== WORK REQUIRED ==
Locate, in the data below, the line that contains "(473, 389) = (275, 241): yellow" and the line that contains "(659, 228) = (550, 155): black"; reproduce exactly those two lines and every line between them, nothing more.

(Spatial object tracking data)
********************

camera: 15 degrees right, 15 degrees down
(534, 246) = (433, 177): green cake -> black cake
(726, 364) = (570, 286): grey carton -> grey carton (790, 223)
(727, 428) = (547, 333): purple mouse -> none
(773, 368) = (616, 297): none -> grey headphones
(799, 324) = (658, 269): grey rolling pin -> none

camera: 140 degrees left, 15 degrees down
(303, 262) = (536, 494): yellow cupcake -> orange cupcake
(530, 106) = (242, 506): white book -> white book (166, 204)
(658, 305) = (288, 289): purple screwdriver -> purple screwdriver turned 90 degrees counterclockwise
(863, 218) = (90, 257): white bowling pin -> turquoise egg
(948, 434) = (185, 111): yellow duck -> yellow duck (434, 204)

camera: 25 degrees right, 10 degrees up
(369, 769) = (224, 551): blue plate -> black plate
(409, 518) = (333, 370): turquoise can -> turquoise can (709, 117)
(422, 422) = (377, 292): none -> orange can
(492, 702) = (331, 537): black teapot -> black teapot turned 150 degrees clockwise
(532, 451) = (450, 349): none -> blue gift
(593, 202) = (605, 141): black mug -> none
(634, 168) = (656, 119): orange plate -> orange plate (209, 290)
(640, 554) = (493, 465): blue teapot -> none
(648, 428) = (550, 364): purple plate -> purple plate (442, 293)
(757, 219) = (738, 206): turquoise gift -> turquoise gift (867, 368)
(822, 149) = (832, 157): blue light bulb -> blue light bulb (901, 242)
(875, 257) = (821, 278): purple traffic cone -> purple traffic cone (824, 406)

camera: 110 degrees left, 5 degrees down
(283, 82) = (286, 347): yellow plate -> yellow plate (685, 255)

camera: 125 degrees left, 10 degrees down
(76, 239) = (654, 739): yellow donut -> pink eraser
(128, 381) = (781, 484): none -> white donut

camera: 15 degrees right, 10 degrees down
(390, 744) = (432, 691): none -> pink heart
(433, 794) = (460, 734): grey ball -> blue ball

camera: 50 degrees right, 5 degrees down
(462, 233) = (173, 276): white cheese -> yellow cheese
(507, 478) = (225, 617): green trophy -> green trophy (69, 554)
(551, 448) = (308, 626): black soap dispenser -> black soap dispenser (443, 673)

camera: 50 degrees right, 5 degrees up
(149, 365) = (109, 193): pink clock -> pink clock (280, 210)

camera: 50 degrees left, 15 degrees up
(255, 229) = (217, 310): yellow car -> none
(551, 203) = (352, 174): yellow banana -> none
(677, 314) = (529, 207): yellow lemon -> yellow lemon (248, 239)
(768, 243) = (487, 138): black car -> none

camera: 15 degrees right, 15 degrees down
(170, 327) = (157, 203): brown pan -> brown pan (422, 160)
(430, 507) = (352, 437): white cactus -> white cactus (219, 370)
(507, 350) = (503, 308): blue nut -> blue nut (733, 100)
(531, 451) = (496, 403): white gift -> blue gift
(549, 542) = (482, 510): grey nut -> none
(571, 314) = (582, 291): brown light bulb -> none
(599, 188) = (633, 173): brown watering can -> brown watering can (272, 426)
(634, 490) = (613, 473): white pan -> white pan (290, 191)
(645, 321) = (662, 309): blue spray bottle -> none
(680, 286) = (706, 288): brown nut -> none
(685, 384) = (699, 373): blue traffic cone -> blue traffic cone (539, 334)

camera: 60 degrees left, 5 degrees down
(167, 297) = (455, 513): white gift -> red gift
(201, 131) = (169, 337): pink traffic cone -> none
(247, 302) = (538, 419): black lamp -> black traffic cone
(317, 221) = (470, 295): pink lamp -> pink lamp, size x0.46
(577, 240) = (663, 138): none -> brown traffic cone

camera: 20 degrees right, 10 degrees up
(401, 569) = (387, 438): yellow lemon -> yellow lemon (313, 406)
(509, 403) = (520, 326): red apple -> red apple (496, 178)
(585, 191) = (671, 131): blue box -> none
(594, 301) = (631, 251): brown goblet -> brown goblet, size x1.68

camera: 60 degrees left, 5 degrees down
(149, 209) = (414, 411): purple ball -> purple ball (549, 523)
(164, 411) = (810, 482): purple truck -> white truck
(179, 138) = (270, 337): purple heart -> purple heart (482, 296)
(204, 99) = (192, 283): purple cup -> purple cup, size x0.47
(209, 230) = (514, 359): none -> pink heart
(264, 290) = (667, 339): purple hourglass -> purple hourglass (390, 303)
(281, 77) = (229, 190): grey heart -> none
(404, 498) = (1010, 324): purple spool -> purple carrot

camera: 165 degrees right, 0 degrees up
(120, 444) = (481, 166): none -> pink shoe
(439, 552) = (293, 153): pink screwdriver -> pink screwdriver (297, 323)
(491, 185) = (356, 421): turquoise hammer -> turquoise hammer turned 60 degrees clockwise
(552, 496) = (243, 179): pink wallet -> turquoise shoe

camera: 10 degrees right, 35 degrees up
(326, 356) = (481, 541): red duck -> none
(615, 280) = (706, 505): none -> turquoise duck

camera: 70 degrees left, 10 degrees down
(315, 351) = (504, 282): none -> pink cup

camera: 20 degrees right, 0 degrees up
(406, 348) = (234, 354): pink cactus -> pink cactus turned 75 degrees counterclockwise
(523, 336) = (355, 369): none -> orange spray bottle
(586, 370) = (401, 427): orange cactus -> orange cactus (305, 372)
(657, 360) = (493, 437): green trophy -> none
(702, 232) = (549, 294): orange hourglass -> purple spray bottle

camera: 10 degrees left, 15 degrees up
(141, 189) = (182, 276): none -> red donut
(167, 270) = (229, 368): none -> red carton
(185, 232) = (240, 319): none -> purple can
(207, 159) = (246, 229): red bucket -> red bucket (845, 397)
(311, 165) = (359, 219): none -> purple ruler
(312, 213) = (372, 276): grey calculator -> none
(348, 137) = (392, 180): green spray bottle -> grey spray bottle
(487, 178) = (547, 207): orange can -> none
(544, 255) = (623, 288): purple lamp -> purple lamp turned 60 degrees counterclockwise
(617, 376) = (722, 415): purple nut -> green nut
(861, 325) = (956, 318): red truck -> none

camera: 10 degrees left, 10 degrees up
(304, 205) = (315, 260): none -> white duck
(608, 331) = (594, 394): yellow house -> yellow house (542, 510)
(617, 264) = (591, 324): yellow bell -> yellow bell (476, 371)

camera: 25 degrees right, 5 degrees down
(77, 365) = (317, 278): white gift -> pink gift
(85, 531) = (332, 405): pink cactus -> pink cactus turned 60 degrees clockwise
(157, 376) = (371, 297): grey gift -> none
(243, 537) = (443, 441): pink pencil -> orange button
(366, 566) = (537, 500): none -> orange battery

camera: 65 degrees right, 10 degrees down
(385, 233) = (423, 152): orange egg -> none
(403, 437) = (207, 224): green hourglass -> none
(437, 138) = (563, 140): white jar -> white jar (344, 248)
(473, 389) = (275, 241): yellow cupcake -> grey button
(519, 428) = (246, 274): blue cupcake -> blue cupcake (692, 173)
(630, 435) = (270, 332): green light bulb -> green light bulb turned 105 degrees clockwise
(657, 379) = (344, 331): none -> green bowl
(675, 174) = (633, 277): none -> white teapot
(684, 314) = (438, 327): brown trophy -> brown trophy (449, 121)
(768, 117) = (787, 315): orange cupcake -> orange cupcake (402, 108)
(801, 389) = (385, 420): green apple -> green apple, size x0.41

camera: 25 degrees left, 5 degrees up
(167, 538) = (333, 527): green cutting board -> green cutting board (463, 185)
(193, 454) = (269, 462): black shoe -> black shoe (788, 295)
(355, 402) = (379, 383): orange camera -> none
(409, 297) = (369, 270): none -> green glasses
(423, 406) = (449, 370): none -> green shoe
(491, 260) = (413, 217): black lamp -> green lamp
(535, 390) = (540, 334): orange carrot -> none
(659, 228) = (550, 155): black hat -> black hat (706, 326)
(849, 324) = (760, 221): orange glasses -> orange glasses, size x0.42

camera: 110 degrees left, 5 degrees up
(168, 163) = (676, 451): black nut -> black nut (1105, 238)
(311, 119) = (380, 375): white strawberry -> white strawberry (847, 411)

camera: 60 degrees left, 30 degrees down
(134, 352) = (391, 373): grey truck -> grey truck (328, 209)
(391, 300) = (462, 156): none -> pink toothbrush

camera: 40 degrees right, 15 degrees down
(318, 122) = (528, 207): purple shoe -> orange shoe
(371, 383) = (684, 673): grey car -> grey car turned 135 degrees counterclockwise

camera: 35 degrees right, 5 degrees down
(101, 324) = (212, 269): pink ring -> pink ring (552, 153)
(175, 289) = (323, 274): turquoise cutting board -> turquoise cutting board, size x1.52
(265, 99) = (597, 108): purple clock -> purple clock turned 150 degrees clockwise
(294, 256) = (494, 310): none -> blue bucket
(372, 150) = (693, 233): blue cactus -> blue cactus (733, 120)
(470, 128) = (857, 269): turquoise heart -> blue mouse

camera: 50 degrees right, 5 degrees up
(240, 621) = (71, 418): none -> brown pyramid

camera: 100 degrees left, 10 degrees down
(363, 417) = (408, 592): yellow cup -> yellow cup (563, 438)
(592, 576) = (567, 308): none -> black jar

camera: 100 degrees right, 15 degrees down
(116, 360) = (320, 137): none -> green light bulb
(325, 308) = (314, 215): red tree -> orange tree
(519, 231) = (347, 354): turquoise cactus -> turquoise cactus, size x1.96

********************

== EXERCISE SOLUTION ==
(473, 389) = (275, 241): yellow cupcake -> grey button
(519, 428) = (246, 274): blue cupcake -> blue cupcake (692, 173)
(630, 435) = (270, 332): green light bulb -> green light bulb turned 105 degrees clockwise
(657, 379) = (344, 331): none -> green bowl
(675, 174) = (633, 277): none -> white teapot
(684, 314) = (438, 327): brown trophy -> brown trophy (449, 121)
(768, 117) = (787, 315): orange cupcake -> orange cupcake (402, 108)
(801, 389) = (385, 420): green apple -> green apple, size x0.41

camera: 25 degrees left, 5 degrees up
(167, 538) = (333, 527): green cutting board -> green cutting board (463, 185)
(193, 454) = (269, 462): black shoe -> black shoe (788, 295)
(355, 402) = (379, 383): orange camera -> none
(409, 297) = (369, 270): none -> green glasses
(423, 406) = (449, 370): none -> green shoe
(491, 260) = (413, 217): black lamp -> green lamp
(535, 390) = (540, 334): orange carrot -> none
(659, 228) = (550, 155): black hat -> black hat (706, 326)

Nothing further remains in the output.